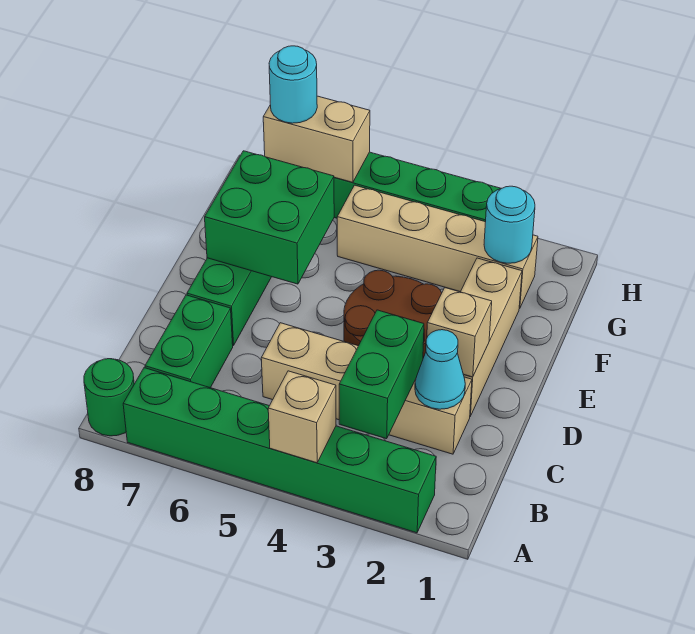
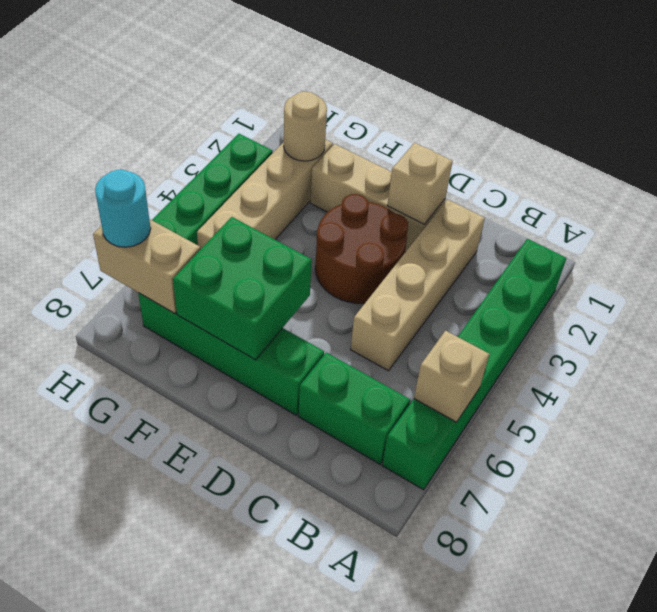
tan brick A4 level 2 -> tan brick A6 level 2
green round brick A8 level 1 -> none
green brick B3:C3 level 2 -> none
cyan cone C2 level 2 -> none
cyan round brick G2 level 2 -> tan round brick G2 level 2
tan brick H6:H7 level 2 -> tan brick G7:H7 level 2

- ASSIGNMENT -
Only lines holding the word "round" are wanted; copy each one from the listing.

- EXERCISE ANSWER -
green round brick A8 level 1 -> none
cyan round brick G2 level 2 -> tan round brick G2 level 2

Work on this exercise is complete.